== Data below

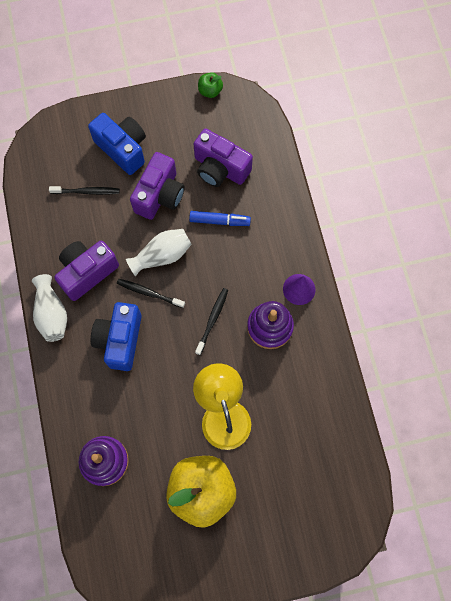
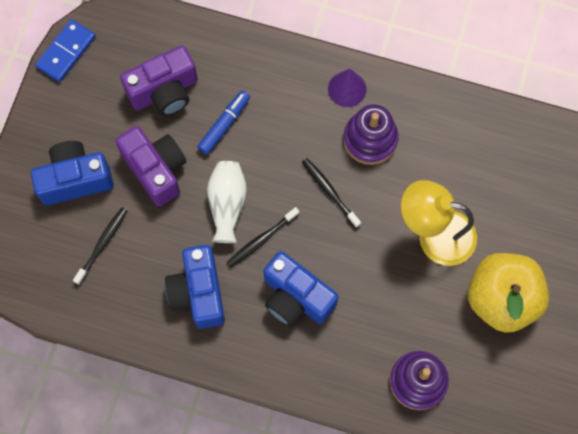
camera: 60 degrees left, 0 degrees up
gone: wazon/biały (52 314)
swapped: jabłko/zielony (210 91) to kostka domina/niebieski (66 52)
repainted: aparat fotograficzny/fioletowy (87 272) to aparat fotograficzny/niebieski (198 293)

====

Among the lines of the data, some contain the word "niebieski". How many are there? Reply with the number alone.

2